§ **Exercise description**: Pick the lines holding the string "wałek" out of the records and copy them.

Dataset items
↓↓↓

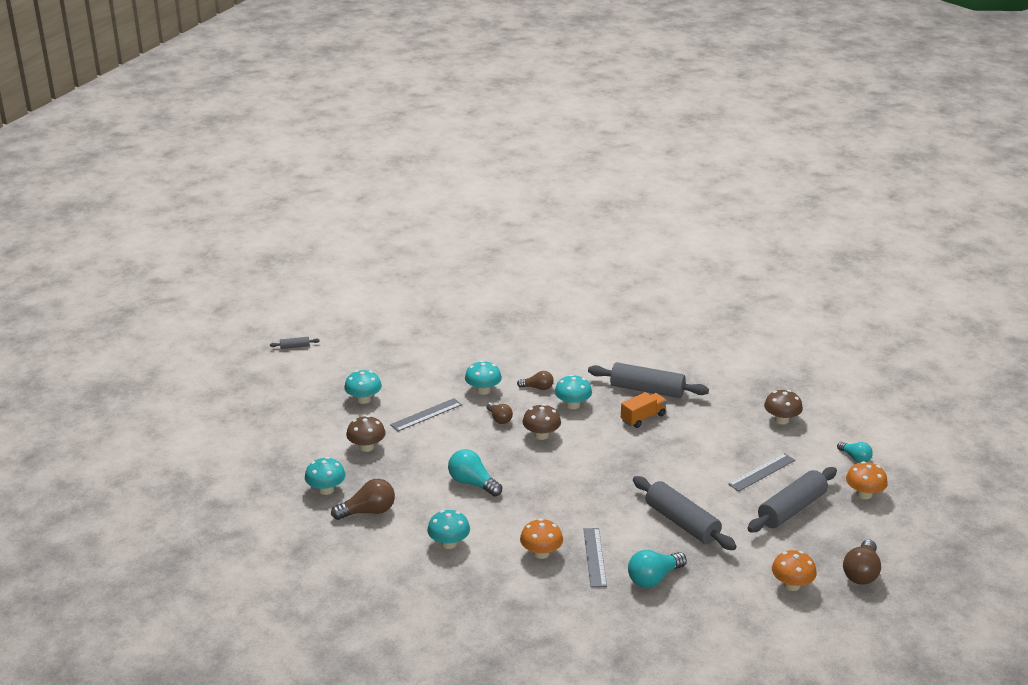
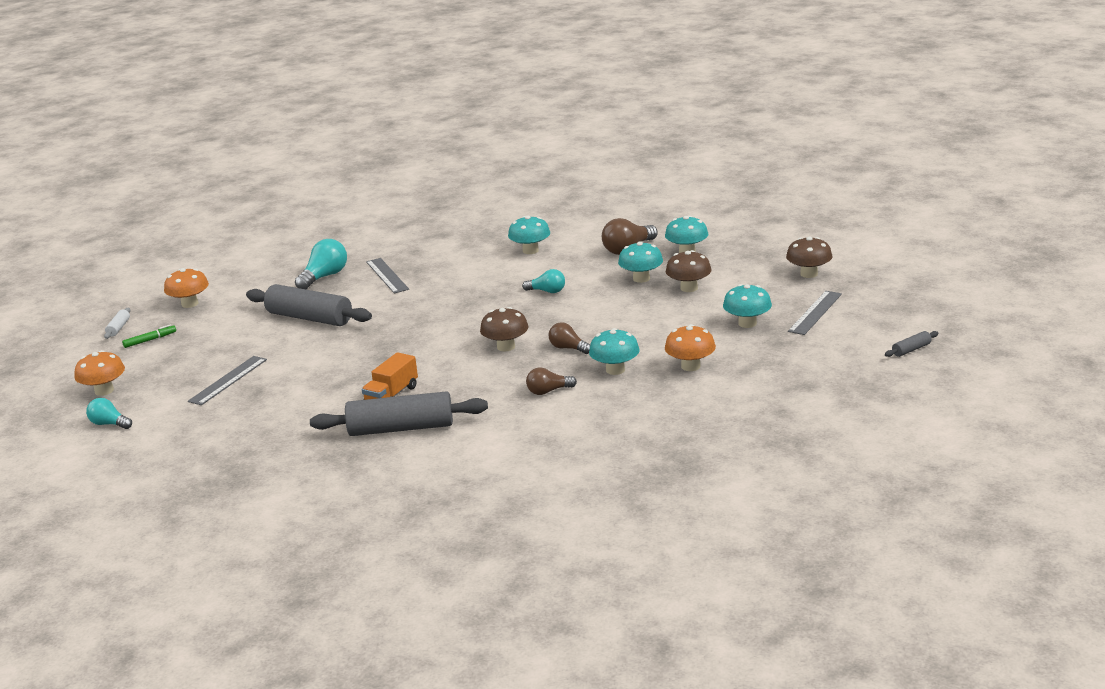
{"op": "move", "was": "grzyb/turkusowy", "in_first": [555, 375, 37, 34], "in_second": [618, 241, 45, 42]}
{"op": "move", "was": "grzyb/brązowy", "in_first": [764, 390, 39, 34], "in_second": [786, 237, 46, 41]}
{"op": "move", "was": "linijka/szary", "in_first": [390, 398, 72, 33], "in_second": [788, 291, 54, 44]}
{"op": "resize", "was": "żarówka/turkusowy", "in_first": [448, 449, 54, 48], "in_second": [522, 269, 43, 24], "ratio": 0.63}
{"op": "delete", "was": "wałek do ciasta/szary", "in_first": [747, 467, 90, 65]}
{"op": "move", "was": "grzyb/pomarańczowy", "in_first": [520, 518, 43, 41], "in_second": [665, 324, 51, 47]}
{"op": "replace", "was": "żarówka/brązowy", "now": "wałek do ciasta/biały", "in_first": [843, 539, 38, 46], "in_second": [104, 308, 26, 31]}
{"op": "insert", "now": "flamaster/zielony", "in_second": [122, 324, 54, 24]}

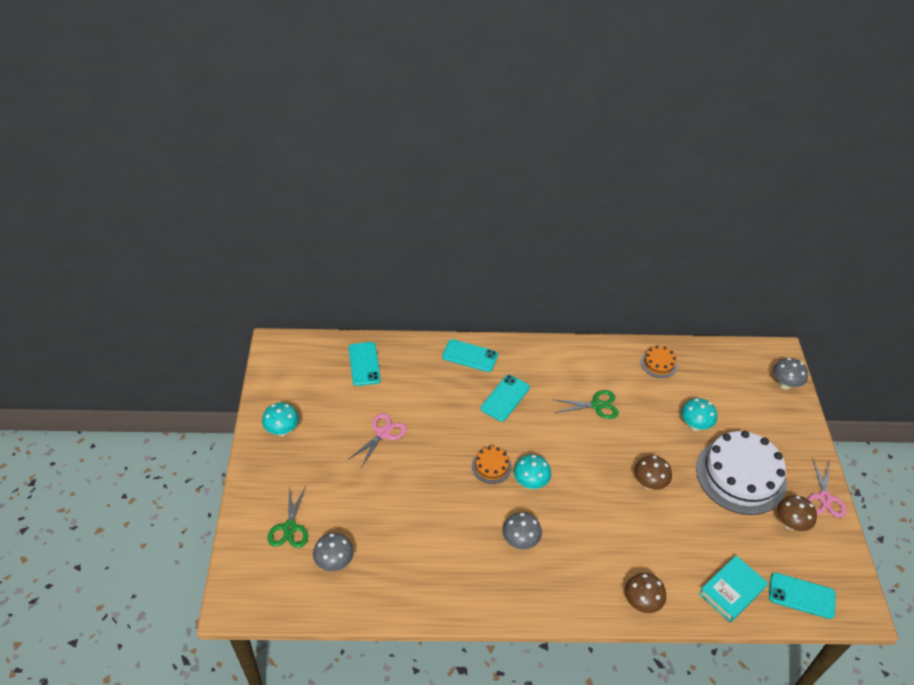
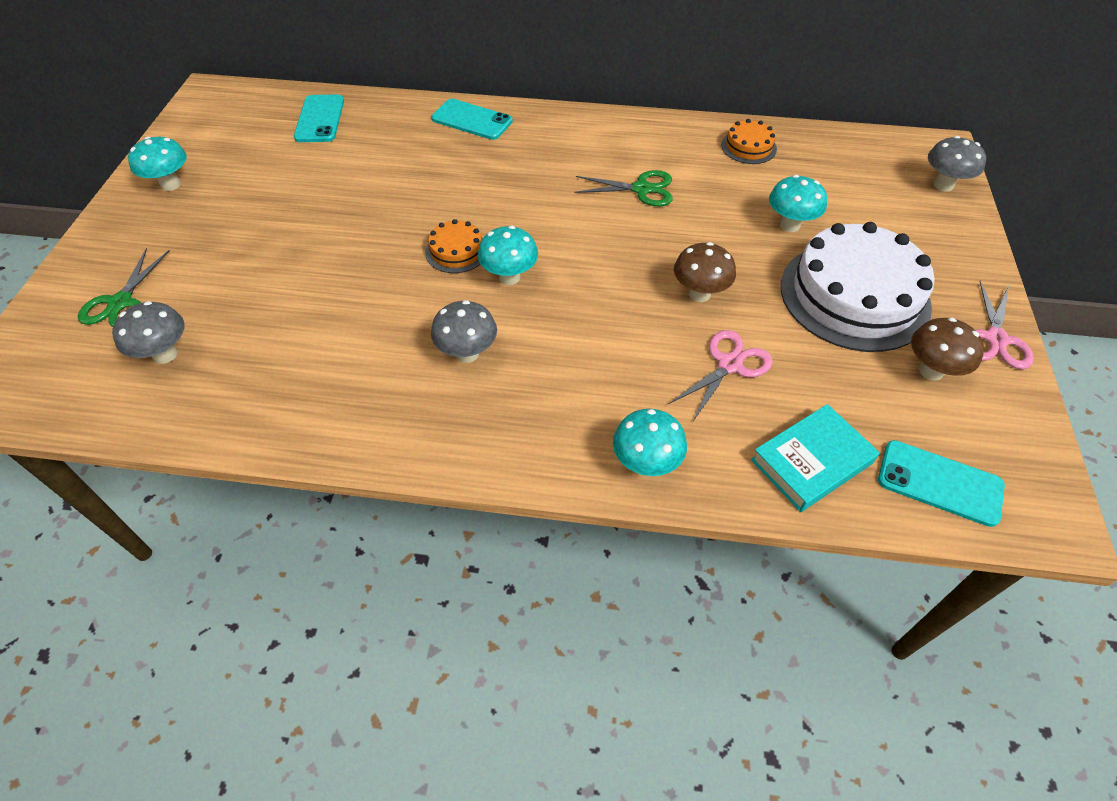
{"op": "delete", "was": "telefon/turkusowy", "in_first": [481, 375, 49, 47]}
{"op": "move", "was": "nożyczki/różowy", "in_first": [349, 413, 58, 55], "in_second": [669, 330, 104, 91]}
{"op": "recolor", "was": "grzyb/brązowy", "now": "grzyb/turkusowy", "in_first": [625, 573, 41, 40], "in_second": [613, 409, 74, 67]}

↑↑↑

§ **Your solution**:
{"op": "delete", "was": "wałek do ciasta/szary", "in_first": [747, 467, 90, 65]}
{"op": "replace", "was": "żarówka/brązowy", "now": "wałek do ciasta/biały", "in_first": [843, 539, 38, 46], "in_second": [104, 308, 26, 31]}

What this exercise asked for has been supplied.